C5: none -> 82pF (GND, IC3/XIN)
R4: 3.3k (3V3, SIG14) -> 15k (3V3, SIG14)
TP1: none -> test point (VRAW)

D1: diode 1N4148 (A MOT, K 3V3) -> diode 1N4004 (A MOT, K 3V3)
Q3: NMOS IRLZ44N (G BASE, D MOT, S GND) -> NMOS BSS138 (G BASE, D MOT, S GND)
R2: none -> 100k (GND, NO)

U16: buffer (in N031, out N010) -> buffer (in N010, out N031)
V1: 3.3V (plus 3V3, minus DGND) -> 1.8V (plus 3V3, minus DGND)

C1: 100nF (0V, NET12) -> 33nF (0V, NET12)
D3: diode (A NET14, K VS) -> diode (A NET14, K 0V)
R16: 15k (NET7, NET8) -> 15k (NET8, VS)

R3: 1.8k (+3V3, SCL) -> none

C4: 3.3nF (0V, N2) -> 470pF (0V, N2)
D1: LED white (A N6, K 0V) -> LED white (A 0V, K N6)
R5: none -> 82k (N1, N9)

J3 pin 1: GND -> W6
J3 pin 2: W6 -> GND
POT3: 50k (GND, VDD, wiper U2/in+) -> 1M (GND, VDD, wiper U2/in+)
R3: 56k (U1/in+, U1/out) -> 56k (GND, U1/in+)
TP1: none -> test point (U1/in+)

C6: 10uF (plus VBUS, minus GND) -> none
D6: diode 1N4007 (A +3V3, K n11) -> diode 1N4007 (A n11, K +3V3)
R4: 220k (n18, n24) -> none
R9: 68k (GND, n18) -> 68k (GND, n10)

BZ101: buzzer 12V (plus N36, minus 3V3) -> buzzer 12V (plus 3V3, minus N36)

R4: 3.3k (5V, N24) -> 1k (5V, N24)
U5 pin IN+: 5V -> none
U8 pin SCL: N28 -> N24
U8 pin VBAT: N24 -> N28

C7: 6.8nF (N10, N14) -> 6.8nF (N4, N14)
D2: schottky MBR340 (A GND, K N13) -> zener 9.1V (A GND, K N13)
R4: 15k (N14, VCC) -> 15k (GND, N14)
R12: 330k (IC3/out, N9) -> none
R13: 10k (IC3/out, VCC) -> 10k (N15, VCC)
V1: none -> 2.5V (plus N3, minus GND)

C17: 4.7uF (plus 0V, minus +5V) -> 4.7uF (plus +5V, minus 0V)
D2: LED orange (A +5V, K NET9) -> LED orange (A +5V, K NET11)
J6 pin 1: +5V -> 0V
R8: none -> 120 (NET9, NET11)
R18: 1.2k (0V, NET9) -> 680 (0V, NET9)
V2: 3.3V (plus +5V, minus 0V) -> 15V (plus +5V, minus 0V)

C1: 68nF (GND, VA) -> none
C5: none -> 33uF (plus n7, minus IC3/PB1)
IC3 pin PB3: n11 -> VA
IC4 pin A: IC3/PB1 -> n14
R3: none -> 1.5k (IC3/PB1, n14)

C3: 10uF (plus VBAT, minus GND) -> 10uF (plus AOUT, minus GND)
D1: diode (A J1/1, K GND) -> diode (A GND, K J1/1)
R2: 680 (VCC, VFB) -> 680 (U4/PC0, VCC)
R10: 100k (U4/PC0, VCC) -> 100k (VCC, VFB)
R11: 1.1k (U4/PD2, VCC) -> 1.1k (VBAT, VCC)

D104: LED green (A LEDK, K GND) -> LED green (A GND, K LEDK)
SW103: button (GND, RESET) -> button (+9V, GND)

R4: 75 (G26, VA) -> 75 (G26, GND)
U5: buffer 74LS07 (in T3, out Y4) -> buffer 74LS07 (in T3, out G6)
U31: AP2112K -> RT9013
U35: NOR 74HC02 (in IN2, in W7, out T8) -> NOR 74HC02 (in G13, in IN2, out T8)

————

TASK OBJECTIVE: Leaving nothing out, print each line above exactly.

SOLUTION TO THIS EXERCISE:
C5: none -> 82pF (GND, IC3/XIN)
R4: 3.3k (3V3, SIG14) -> 15k (3V3, SIG14)
TP1: none -> test point (VRAW)

D1: diode 1N4148 (A MOT, K 3V3) -> diode 1N4004 (A MOT, K 3V3)
Q3: NMOS IRLZ44N (G BASE, D MOT, S GND) -> NMOS BSS138 (G BASE, D MOT, S GND)
R2: none -> 100k (GND, NO)

U16: buffer (in N031, out N010) -> buffer (in N010, out N031)
V1: 3.3V (plus 3V3, minus DGND) -> 1.8V (plus 3V3, minus DGND)

C1: 100nF (0V, NET12) -> 33nF (0V, NET12)
D3: diode (A NET14, K VS) -> diode (A NET14, K 0V)
R16: 15k (NET7, NET8) -> 15k (NET8, VS)

R3: 1.8k (+3V3, SCL) -> none

C4: 3.3nF (0V, N2) -> 470pF (0V, N2)
D1: LED white (A N6, K 0V) -> LED white (A 0V, K N6)
R5: none -> 82k (N1, N9)

J3 pin 1: GND -> W6
J3 pin 2: W6 -> GND
POT3: 50k (GND, VDD, wiper U2/in+) -> 1M (GND, VDD, wiper U2/in+)
R3: 56k (U1/in+, U1/out) -> 56k (GND, U1/in+)
TP1: none -> test point (U1/in+)

C6: 10uF (plus VBUS, minus GND) -> none
D6: diode 1N4007 (A +3V3, K n11) -> diode 1N4007 (A n11, K +3V3)
R4: 220k (n18, n24) -> none
R9: 68k (GND, n18) -> 68k (GND, n10)

BZ101: buzzer 12V (plus N36, minus 3V3) -> buzzer 12V (plus 3V3, minus N36)

R4: 3.3k (5V, N24) -> 1k (5V, N24)
U5 pin IN+: 5V -> none
U8 pin SCL: N28 -> N24
U8 pin VBAT: N24 -> N28

C7: 6.8nF (N10, N14) -> 6.8nF (N4, N14)
D2: schottky MBR340 (A GND, K N13) -> zener 9.1V (A GND, K N13)
R4: 15k (N14, VCC) -> 15k (GND, N14)
R12: 330k (IC3/out, N9) -> none
R13: 10k (IC3/out, VCC) -> 10k (N15, VCC)
V1: none -> 2.5V (plus N3, minus GND)

C17: 4.7uF (plus 0V, minus +5V) -> 4.7uF (plus +5V, minus 0V)
D2: LED orange (A +5V, K NET9) -> LED orange (A +5V, K NET11)
J6 pin 1: +5V -> 0V
R8: none -> 120 (NET9, NET11)
R18: 1.2k (0V, NET9) -> 680 (0V, NET9)
V2: 3.3V (plus +5V, minus 0V) -> 15V (plus +5V, minus 0V)

C1: 68nF (GND, VA) -> none
C5: none -> 33uF (plus n7, minus IC3/PB1)
IC3 pin PB3: n11 -> VA
IC4 pin A: IC3/PB1 -> n14
R3: none -> 1.5k (IC3/PB1, n14)

C3: 10uF (plus VBAT, minus GND) -> 10uF (plus AOUT, minus GND)
D1: diode (A J1/1, K GND) -> diode (A GND, K J1/1)
R2: 680 (VCC, VFB) -> 680 (U4/PC0, VCC)
R10: 100k (U4/PC0, VCC) -> 100k (VCC, VFB)
R11: 1.1k (U4/PD2, VCC) -> 1.1k (VBAT, VCC)

D104: LED green (A LEDK, K GND) -> LED green (A GND, K LEDK)
SW103: button (GND, RESET) -> button (+9V, GND)

R4: 75 (G26, VA) -> 75 (G26, GND)
U5: buffer 74LS07 (in T3, out Y4) -> buffer 74LS07 (in T3, out G6)
U31: AP2112K -> RT9013
U35: NOR 74HC02 (in IN2, in W7, out T8) -> NOR 74HC02 (in G13, in IN2, out T8)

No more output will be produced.